Extracted information >>
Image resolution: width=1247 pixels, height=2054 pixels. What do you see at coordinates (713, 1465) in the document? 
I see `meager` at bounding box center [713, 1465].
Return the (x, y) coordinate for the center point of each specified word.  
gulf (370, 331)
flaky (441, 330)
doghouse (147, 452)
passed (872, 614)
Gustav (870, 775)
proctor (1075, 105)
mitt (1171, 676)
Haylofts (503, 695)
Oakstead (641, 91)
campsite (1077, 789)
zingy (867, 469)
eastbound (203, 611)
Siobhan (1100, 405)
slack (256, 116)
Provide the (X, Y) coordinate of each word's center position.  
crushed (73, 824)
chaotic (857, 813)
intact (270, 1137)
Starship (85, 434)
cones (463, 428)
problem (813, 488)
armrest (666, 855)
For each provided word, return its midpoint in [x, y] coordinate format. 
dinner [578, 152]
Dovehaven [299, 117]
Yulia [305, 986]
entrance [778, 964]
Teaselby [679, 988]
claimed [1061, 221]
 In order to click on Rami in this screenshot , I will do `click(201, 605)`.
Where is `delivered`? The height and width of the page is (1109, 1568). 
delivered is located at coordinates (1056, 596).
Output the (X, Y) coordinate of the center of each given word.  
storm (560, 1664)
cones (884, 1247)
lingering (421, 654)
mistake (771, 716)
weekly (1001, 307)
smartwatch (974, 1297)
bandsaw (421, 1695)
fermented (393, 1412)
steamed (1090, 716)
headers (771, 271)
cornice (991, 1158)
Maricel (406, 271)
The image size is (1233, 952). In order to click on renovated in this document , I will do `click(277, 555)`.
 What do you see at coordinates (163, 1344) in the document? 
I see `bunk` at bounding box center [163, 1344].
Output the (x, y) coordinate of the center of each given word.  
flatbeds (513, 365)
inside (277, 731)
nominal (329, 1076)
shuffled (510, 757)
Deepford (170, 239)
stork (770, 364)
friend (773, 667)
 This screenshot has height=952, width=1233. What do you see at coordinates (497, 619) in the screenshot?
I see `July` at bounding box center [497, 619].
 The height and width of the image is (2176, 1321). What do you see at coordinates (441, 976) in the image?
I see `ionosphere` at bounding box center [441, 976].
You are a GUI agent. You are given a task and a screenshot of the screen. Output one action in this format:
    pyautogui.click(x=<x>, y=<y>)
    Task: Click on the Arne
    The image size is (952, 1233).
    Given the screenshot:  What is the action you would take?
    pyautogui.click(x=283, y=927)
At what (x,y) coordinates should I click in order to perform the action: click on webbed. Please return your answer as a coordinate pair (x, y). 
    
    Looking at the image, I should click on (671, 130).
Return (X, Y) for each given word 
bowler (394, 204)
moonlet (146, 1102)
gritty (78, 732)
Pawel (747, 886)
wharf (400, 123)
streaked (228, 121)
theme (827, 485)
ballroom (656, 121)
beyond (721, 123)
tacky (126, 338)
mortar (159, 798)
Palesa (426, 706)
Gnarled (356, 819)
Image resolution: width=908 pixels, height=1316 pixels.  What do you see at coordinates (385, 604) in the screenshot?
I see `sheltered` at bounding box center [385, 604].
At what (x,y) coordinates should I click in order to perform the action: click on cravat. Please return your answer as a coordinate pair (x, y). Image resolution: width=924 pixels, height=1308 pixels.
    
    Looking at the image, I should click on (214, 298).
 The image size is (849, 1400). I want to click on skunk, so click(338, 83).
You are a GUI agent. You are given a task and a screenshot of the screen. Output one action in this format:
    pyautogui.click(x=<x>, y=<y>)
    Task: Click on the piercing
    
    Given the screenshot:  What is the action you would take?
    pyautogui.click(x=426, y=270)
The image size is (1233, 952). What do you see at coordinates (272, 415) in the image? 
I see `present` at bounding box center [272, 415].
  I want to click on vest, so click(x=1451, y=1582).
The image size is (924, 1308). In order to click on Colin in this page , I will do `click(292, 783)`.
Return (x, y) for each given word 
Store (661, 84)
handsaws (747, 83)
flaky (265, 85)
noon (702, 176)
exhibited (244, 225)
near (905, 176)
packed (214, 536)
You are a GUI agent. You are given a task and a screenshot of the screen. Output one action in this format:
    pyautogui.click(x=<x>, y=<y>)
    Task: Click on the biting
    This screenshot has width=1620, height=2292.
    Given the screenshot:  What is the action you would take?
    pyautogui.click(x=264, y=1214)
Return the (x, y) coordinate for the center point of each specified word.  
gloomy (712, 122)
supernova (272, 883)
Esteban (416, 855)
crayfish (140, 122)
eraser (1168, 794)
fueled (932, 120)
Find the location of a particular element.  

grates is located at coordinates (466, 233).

Direction >> Can you copy out every one of the items above, reproducing each line without any change?

Correct output >>
Image resolution: width=1247 pixels, height=2054 pixels. What do you see at coordinates (713, 1465) in the document? 
I see `meager` at bounding box center [713, 1465].
Return the (x, y) coordinate for the center point of each specified word.  
gulf (370, 331)
flaky (441, 330)
doghouse (147, 452)
passed (872, 614)
Gustav (870, 775)
proctor (1075, 105)
mitt (1171, 676)
Haylofts (503, 695)
Oakstead (641, 91)
campsite (1077, 789)
zingy (867, 469)
eastbound (203, 611)
Siobhan (1100, 405)
slack (256, 116)
Provide the (X, Y) coordinate of each word's center position.  
crushed (73, 824)
chaotic (857, 813)
intact (270, 1137)
Starship (85, 434)
cones (463, 428)
problem (813, 488)
armrest (666, 855)
For each provided word, return its midpoint in [x, y] coordinate format. 
dinner [578, 152]
Dovehaven [299, 117]
Yulia [305, 986]
entrance [778, 964]
Teaselby [679, 988]
claimed [1061, 221]
 In order to click on Rami in this screenshot , I will do `click(201, 605)`.
Where is `delivered`? The height and width of the page is (1109, 1568). 
delivered is located at coordinates (1056, 596).
Output the (X, Y) coordinate of the center of each given word.  
storm (560, 1664)
cones (884, 1247)
lingering (421, 654)
mistake (771, 716)
weekly (1001, 307)
smartwatch (974, 1297)
bandsaw (421, 1695)
fermented (393, 1412)
steamed (1090, 716)
headers (771, 271)
cornice (991, 1158)
Maricel (406, 271)
The image size is (1233, 952). In order to click on renovated in this document , I will do `click(277, 555)`.
 What do you see at coordinates (163, 1344) in the document? 
I see `bunk` at bounding box center [163, 1344].
Output the (x, y) coordinate of the center of each given word.  
flatbeds (513, 365)
inside (277, 731)
nominal (329, 1076)
shuffled (510, 757)
Deepford (170, 239)
stork (770, 364)
friend (773, 667)
 This screenshot has height=952, width=1233. What do you see at coordinates (497, 619) in the screenshot?
I see `July` at bounding box center [497, 619].
 The height and width of the image is (2176, 1321). What do you see at coordinates (441, 976) in the image?
I see `ionosphere` at bounding box center [441, 976].
You are a GUI agent. You are given a task and a screenshot of the screen. Output one action in this format:
    pyautogui.click(x=<x>, y=<y>)
    Task: Click on the Arne
    The image size is (952, 1233).
    Given the screenshot:  What is the action you would take?
    pyautogui.click(x=283, y=927)
At what (x,y) coordinates should I click in order to perform the action: click on webbed. Please return your answer as a coordinate pair (x, y). 
    
    Looking at the image, I should click on (671, 130).
Return (X, Y) for each given word 
bowler (394, 204)
moonlet (146, 1102)
gritty (78, 732)
Pawel (747, 886)
wharf (400, 123)
streaked (228, 121)
theme (827, 485)
ballroom (656, 121)
beyond (721, 123)
tacky (126, 338)
mortar (159, 798)
Palesa (426, 706)
Gnarled (356, 819)
Image resolution: width=908 pixels, height=1316 pixels.  What do you see at coordinates (385, 604) in the screenshot?
I see `sheltered` at bounding box center [385, 604].
At what (x,y) coordinates should I click in order to perform the action: click on cravat. Please return your answer as a coordinate pair (x, y). Image resolution: width=924 pixels, height=1308 pixels.
    
    Looking at the image, I should click on (214, 298).
 The image size is (849, 1400). I want to click on skunk, so click(338, 83).
You are a GUI agent. You are given a task and a screenshot of the screen. Output one action in this format:
    pyautogui.click(x=<x>, y=<y>)
    Task: Click on the piercing
    
    Given the screenshot:  What is the action you would take?
    pyautogui.click(x=426, y=270)
The image size is (1233, 952). What do you see at coordinates (272, 415) in the image? 
I see `present` at bounding box center [272, 415].
  I want to click on vest, so click(x=1451, y=1582).
The image size is (924, 1308). In order to click on Colin in this page , I will do `click(292, 783)`.
Return (x, y) for each given word 
Store (661, 84)
handsaws (747, 83)
flaky (265, 85)
noon (702, 176)
exhibited (244, 225)
near (905, 176)
packed (214, 536)
You are a GUI agent. You are given a task and a screenshot of the screen. Output one action in this format:
    pyautogui.click(x=<x>, y=<y>)
    Task: Click on the biting
    This screenshot has width=1620, height=2292.
    Given the screenshot:  What is the action you would take?
    pyautogui.click(x=264, y=1214)
Return the (x, y) coordinate for the center point of each specified word.  
gloomy (712, 122)
supernova (272, 883)
Esteban (416, 855)
crayfish (140, 122)
eraser (1168, 794)
fueled (932, 120)
Find the location of a particular element.  

grates is located at coordinates (466, 233).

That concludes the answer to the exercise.